● PROBLEM TO SOLVE: Repeat every entry word for word, skipping the pictures.

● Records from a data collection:
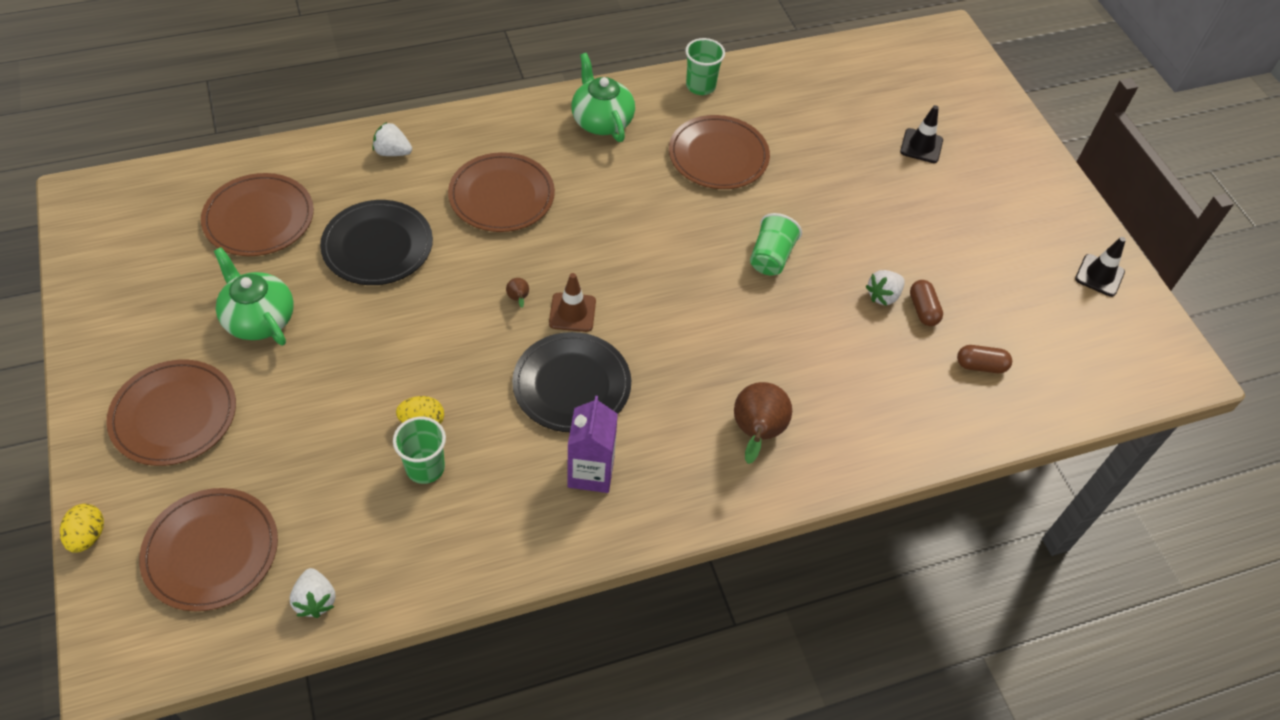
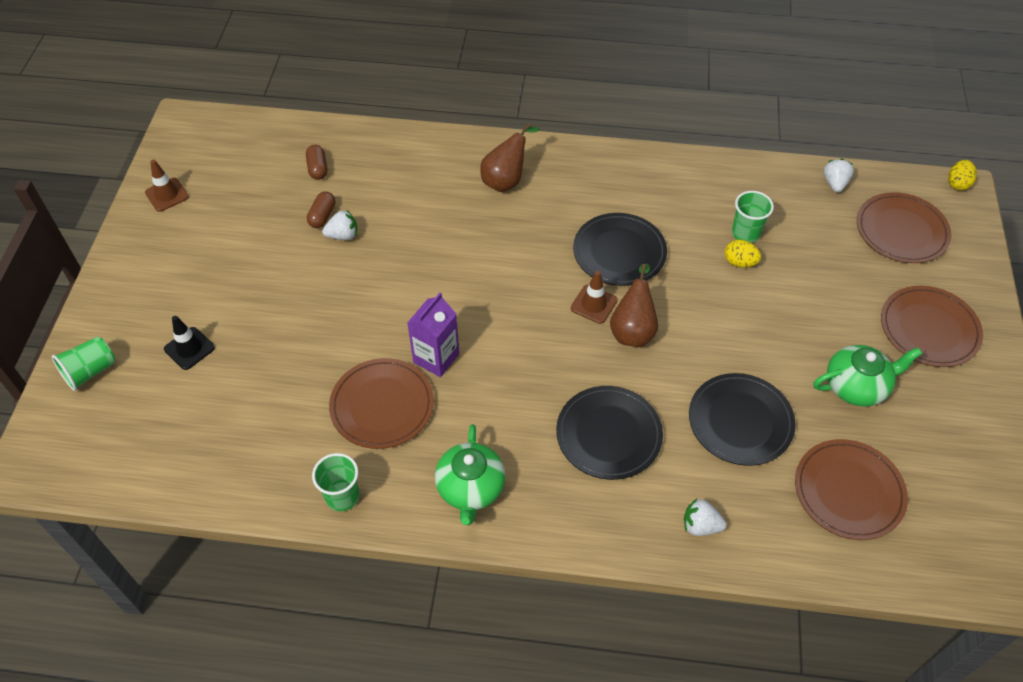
camera: 150 degrees left, 0 degrees up
yellow egg [60,504,104,553] -> yellow egg moved to [948,160,977,191]
green teapot [214,247,294,345] -> green teapot turned 90 degrees counterclockwise [813,345,922,406]
white strawberry [373,122,412,156] -> white strawberry turned 150 degrees clockwise [684,499,727,536]
brown plate [448,152,555,232] -> black plate [556,386,663,480]
brown pear [506,278,529,308] -> brown pear [610,264,658,347], size x2.34
purple carton [567,396,618,493] -> purple carton moved to [407,293,459,377]
green cup [750,213,802,275] -> green cup moved to [52,337,115,391]
brown capsule [957,345,1012,373] -> brown capsule turned 45 degrees clockwise [306,145,327,180]
black traffic cone [1075,237,1126,297] -> brown traffic cone [145,160,189,212]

● SOLUTION:
camera: 150 degrees left, 0 degrees up
yellow egg [60,504,104,553] -> yellow egg moved to [948,160,977,191]
green teapot [214,247,294,345] -> green teapot turned 90 degrees counterclockwise [813,345,922,406]
white strawberry [373,122,412,156] -> white strawberry turned 150 degrees clockwise [684,499,727,536]
brown plate [448,152,555,232] -> black plate [556,386,663,480]
brown pear [506,278,529,308] -> brown pear [610,264,658,347], size x2.34
purple carton [567,396,618,493] -> purple carton moved to [407,293,459,377]
green cup [750,213,802,275] -> green cup moved to [52,337,115,391]
brown capsule [957,345,1012,373] -> brown capsule turned 45 degrees clockwise [306,145,327,180]
black traffic cone [1075,237,1126,297] -> brown traffic cone [145,160,189,212]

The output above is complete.